- [WORK REQUEST] Among the entries that follow, the required portion opens with the line containing "red cup: 1 -> 2" and closes with the line containing "orange lamp: 4 -> 3". Give that portion again exactly, and nothing else.

(Object tracking records)

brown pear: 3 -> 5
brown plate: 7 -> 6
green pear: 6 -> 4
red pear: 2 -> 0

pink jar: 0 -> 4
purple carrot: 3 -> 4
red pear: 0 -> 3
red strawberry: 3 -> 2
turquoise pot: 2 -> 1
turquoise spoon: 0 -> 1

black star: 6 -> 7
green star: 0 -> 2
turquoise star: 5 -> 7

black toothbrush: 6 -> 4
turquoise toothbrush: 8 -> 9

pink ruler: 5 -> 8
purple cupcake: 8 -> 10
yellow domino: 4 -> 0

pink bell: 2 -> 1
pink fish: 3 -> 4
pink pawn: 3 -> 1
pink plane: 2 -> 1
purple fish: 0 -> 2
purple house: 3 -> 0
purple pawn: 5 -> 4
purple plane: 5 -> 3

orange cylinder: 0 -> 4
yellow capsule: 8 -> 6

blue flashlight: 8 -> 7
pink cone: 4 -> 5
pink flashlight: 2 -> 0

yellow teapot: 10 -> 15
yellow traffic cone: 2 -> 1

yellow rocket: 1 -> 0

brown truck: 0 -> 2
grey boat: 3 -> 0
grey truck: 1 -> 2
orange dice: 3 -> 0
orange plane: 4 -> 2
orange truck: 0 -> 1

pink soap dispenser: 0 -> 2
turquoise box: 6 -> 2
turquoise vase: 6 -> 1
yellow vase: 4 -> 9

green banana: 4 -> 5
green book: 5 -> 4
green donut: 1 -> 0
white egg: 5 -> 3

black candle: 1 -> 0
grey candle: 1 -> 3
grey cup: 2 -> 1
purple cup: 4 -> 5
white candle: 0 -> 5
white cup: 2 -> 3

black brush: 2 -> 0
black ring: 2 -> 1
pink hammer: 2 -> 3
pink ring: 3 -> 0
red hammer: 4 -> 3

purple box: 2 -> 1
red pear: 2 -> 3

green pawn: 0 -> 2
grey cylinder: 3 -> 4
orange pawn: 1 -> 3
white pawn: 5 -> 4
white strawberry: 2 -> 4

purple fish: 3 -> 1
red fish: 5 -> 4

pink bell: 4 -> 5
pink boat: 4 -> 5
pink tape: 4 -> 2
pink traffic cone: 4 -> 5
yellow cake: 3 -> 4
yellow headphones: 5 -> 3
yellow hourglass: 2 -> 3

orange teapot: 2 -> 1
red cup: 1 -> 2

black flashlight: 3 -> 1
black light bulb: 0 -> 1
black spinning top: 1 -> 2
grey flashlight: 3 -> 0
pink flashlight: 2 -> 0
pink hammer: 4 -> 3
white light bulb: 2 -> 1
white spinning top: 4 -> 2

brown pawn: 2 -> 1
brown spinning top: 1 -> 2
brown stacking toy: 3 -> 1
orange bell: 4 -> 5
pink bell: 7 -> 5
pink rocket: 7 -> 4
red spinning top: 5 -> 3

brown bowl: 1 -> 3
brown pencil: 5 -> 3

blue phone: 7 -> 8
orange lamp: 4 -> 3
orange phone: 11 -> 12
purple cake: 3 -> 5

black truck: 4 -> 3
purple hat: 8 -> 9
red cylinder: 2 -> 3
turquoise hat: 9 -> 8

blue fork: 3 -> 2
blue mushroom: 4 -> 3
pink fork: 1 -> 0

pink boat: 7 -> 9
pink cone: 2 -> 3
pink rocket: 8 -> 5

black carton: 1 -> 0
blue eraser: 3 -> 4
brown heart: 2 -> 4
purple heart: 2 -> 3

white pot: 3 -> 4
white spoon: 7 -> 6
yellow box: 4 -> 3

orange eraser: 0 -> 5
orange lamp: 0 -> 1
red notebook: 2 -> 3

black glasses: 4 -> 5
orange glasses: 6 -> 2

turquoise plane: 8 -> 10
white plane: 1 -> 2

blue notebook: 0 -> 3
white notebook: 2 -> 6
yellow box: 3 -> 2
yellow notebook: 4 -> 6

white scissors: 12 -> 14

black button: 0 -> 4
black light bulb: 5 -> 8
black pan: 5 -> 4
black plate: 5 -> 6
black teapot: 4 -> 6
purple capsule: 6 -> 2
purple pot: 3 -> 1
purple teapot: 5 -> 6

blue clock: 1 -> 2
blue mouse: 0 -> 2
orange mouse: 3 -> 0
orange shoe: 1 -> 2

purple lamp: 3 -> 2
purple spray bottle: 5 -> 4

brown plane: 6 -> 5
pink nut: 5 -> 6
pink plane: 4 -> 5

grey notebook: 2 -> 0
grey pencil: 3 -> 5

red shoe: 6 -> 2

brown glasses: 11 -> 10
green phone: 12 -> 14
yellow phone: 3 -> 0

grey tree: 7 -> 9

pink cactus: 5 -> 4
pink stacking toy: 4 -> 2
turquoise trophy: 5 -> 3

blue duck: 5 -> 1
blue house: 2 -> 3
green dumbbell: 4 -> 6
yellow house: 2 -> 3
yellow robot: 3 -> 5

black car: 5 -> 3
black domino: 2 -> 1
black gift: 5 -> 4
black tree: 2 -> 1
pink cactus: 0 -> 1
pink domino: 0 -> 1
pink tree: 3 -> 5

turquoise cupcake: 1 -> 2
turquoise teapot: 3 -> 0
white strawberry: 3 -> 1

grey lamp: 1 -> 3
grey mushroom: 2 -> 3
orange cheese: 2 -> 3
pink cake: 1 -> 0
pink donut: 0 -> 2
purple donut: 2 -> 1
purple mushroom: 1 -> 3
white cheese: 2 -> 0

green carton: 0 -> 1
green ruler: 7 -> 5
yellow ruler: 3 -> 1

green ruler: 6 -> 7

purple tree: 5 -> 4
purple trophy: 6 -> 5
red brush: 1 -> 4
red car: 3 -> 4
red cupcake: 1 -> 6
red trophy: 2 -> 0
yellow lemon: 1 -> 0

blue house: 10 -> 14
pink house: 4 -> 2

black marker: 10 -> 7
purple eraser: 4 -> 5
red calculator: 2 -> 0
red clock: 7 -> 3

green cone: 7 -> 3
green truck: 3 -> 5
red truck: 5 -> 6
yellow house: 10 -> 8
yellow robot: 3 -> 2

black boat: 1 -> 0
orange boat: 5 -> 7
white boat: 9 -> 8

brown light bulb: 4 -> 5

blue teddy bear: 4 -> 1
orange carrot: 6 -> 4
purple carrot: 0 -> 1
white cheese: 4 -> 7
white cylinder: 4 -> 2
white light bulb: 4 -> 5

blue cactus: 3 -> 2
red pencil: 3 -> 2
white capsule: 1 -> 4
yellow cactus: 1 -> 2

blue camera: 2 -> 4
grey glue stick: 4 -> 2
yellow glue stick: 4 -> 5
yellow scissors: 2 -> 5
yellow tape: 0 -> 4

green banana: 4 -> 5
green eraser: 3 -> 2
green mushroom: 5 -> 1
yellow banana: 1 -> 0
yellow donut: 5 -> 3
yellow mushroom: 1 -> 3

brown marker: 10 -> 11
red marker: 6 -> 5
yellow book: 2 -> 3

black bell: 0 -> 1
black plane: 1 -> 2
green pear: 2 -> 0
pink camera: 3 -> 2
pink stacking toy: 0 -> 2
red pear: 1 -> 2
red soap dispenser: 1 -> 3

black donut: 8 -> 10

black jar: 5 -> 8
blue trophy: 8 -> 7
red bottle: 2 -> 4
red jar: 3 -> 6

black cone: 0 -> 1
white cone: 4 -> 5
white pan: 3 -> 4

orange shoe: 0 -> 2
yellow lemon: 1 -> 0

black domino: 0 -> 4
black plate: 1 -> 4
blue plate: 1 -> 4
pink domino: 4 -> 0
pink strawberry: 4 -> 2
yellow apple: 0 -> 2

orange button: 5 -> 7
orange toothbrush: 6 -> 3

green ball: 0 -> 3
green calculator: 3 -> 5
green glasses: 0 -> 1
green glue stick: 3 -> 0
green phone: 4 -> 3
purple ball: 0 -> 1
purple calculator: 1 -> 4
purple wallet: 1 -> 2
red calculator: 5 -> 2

- [FINISHED TASK]
red cup: 1 -> 2

black flashlight: 3 -> 1
black light bulb: 0 -> 1
black spinning top: 1 -> 2
grey flashlight: 3 -> 0
pink flashlight: 2 -> 0
pink hammer: 4 -> 3
white light bulb: 2 -> 1
white spinning top: 4 -> 2

brown pawn: 2 -> 1
brown spinning top: 1 -> 2
brown stacking toy: 3 -> 1
orange bell: 4 -> 5
pink bell: 7 -> 5
pink rocket: 7 -> 4
red spinning top: 5 -> 3

brown bowl: 1 -> 3
brown pencil: 5 -> 3

blue phone: 7 -> 8
orange lamp: 4 -> 3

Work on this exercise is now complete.